What the task requires
Your answer should reproduce every line of the material in which the word "white" occurs.
-------- Supplied records
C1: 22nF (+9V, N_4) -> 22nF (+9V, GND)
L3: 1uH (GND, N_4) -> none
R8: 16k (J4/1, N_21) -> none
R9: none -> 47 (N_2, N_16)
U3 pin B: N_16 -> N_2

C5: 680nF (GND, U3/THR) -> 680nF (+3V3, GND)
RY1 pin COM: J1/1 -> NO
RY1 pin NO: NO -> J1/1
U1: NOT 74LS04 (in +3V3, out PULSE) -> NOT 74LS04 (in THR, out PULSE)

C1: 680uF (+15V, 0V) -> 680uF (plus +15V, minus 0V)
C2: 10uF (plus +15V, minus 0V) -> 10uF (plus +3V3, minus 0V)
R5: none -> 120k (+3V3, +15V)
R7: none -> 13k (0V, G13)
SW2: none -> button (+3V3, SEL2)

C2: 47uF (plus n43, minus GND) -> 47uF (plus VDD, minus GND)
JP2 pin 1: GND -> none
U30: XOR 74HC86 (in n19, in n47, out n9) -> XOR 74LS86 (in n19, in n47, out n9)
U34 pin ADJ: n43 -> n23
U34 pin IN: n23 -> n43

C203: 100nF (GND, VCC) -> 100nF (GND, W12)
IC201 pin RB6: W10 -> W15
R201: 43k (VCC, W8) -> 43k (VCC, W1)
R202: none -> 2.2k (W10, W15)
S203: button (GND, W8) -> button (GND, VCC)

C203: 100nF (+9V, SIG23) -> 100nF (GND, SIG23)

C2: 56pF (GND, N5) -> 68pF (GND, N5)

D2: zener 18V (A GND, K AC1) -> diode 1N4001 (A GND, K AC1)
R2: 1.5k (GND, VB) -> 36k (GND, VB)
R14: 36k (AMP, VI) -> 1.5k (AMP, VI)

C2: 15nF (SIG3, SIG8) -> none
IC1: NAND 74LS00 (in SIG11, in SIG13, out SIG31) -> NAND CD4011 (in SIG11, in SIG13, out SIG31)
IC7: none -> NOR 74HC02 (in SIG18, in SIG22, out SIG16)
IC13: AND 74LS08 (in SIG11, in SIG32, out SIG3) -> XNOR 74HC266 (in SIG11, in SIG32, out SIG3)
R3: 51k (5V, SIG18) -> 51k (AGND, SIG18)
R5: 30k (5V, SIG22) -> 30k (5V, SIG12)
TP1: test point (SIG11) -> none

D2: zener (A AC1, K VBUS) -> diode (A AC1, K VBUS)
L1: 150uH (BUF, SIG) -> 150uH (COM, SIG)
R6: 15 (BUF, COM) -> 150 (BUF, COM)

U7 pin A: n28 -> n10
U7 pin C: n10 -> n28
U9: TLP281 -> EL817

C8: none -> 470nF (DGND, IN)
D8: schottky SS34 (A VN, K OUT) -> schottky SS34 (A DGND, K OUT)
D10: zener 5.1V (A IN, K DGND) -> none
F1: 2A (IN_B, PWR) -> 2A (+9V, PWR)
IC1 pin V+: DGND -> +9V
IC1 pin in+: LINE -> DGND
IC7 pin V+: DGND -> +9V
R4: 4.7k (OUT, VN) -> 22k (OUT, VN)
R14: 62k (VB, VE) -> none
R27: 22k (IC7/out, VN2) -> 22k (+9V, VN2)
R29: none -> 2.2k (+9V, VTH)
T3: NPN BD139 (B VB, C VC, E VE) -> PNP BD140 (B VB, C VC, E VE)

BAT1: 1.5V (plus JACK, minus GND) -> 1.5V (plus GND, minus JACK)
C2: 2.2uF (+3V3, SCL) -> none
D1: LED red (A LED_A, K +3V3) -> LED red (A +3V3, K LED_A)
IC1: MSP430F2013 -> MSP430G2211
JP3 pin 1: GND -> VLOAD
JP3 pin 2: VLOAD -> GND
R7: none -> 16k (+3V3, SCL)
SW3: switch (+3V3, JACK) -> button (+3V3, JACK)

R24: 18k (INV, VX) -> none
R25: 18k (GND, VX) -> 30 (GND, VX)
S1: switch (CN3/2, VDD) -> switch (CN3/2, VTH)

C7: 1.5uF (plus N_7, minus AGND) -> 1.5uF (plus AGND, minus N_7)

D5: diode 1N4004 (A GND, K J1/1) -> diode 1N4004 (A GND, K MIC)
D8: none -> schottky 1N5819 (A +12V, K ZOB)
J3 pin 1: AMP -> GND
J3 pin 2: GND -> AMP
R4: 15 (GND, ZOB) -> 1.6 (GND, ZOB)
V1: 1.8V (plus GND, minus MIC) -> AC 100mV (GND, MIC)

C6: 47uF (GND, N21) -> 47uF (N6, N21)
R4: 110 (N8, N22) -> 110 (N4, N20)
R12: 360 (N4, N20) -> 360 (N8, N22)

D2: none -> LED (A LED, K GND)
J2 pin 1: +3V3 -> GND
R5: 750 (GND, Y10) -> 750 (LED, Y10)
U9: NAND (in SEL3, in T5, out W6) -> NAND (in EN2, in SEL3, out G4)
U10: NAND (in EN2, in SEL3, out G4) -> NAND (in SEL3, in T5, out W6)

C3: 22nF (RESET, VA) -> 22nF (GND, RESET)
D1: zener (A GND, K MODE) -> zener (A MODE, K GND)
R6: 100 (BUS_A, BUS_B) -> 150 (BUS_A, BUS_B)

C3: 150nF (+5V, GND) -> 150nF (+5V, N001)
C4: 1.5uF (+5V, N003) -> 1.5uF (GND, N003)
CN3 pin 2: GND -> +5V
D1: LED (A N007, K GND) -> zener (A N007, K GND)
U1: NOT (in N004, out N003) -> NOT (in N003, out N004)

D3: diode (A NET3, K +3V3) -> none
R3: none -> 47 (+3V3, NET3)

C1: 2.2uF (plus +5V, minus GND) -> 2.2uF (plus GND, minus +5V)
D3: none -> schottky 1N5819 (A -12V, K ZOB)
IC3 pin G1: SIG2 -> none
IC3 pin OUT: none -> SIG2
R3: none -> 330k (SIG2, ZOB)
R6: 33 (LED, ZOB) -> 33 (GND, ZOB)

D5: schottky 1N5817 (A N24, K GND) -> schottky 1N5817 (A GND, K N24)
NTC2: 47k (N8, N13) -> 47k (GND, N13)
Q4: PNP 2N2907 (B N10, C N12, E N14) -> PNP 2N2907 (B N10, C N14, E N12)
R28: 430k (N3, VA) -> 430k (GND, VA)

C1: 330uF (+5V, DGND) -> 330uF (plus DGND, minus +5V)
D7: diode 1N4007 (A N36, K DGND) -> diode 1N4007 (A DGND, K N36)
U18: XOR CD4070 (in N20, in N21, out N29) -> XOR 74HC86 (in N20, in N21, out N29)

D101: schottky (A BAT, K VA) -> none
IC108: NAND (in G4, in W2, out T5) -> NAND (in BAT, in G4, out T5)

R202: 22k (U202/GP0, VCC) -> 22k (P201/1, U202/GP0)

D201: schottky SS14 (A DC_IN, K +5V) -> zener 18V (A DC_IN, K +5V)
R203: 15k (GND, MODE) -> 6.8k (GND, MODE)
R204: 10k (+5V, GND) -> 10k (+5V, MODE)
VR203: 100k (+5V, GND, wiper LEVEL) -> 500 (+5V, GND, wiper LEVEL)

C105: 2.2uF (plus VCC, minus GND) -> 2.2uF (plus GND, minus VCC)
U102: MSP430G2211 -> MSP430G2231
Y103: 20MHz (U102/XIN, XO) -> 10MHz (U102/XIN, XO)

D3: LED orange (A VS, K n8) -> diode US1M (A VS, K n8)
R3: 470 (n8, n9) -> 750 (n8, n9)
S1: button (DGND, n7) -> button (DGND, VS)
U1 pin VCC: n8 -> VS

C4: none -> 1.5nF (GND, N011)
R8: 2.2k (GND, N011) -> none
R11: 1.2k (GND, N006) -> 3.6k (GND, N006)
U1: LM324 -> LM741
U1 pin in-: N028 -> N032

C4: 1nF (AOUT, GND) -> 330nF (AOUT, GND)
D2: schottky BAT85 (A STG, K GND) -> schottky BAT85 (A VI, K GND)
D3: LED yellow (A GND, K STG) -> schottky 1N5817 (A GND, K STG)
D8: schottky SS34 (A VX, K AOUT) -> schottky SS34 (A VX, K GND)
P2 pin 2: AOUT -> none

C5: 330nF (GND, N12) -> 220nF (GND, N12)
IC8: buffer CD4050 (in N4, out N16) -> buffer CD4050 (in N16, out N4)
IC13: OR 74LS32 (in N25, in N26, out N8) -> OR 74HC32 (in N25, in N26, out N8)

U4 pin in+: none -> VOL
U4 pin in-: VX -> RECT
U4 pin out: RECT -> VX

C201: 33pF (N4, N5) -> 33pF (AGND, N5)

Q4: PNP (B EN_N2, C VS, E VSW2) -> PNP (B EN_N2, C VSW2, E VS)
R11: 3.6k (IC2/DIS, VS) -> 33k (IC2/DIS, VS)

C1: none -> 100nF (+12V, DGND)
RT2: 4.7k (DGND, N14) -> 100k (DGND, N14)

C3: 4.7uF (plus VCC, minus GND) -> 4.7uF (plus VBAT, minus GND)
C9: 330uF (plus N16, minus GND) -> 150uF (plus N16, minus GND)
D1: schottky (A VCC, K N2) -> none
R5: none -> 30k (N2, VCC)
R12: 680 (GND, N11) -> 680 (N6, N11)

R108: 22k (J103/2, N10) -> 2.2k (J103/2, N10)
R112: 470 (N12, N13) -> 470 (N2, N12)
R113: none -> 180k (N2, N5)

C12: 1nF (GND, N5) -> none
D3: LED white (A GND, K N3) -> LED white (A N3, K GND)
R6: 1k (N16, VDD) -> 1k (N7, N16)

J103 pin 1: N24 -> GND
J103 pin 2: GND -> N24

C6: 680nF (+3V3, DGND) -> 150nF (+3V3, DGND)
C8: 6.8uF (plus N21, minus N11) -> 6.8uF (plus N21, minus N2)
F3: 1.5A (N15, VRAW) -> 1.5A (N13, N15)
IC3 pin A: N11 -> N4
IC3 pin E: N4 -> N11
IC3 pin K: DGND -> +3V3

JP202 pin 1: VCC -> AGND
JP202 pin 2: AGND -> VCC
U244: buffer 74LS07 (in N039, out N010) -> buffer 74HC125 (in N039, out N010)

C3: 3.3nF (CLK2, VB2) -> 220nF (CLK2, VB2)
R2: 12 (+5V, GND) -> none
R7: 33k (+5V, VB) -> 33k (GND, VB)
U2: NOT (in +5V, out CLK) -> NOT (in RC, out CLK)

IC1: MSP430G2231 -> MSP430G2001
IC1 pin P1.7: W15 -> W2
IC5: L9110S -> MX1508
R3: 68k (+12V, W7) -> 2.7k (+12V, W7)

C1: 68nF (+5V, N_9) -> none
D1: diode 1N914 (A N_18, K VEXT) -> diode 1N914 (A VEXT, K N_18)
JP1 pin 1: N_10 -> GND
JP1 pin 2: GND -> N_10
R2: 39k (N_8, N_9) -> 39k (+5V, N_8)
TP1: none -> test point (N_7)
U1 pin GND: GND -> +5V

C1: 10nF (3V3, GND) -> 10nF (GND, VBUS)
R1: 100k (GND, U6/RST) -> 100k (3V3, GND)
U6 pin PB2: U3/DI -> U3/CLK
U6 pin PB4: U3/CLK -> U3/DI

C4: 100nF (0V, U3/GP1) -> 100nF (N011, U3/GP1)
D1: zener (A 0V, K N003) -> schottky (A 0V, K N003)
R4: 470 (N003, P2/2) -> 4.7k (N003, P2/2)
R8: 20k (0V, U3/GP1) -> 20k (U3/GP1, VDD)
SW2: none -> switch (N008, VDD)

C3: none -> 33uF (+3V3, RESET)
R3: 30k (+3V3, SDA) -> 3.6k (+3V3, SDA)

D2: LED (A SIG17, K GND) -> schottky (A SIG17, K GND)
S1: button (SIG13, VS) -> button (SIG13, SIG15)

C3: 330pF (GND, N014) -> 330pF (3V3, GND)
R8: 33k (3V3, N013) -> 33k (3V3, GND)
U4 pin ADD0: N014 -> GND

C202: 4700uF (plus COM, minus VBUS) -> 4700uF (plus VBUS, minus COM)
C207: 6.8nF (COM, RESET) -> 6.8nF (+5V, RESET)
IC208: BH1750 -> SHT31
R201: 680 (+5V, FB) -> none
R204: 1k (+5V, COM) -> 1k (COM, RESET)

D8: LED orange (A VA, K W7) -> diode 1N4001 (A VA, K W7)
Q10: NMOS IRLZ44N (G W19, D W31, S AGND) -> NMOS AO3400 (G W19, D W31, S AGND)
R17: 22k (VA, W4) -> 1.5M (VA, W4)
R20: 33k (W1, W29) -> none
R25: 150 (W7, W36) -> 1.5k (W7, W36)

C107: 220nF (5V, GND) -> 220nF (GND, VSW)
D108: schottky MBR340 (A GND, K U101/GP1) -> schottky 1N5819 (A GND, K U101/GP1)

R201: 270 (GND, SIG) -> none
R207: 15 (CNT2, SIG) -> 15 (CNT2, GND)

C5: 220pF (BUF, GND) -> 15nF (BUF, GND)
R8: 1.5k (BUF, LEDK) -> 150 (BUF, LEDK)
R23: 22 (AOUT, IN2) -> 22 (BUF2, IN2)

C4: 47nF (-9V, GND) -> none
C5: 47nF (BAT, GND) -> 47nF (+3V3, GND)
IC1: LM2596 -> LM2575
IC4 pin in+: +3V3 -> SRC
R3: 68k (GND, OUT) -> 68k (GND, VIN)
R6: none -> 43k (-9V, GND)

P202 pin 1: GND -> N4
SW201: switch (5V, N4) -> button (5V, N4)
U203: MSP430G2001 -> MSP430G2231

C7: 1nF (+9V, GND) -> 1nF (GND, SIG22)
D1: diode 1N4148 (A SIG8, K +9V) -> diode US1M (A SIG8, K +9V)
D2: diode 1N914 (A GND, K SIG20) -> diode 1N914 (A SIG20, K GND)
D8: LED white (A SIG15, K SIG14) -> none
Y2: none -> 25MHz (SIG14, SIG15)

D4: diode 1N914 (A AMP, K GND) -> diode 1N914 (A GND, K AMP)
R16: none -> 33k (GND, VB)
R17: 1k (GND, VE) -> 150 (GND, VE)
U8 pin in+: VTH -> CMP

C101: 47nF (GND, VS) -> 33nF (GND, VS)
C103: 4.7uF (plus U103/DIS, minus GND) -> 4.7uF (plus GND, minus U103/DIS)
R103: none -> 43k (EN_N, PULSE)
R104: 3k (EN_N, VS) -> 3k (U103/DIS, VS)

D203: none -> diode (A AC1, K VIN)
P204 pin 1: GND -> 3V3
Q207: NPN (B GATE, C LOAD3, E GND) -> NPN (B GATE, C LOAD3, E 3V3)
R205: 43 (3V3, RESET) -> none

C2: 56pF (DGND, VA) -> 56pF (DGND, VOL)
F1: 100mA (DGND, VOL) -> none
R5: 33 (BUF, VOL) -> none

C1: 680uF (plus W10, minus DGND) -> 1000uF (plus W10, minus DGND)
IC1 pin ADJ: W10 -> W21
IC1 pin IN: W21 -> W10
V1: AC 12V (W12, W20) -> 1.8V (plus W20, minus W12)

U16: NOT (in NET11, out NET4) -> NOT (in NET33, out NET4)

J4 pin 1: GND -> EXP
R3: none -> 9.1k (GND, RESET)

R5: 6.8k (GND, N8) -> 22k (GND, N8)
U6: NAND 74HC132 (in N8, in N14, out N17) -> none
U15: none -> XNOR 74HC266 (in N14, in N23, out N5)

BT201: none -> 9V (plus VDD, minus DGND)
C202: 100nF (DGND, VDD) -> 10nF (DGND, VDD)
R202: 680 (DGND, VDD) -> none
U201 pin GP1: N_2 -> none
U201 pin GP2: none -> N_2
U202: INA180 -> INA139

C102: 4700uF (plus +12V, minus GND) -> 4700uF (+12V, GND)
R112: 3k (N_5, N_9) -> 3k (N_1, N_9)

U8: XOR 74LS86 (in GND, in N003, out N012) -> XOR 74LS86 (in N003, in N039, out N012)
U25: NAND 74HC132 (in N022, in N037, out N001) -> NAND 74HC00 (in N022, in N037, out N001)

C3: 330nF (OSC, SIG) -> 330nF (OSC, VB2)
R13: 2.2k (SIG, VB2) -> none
----------------
Result of this exercise
D3: LED white (A GND, K N3) -> LED white (A N3, K GND)
D8: LED white (A SIG15, K SIG14) -> none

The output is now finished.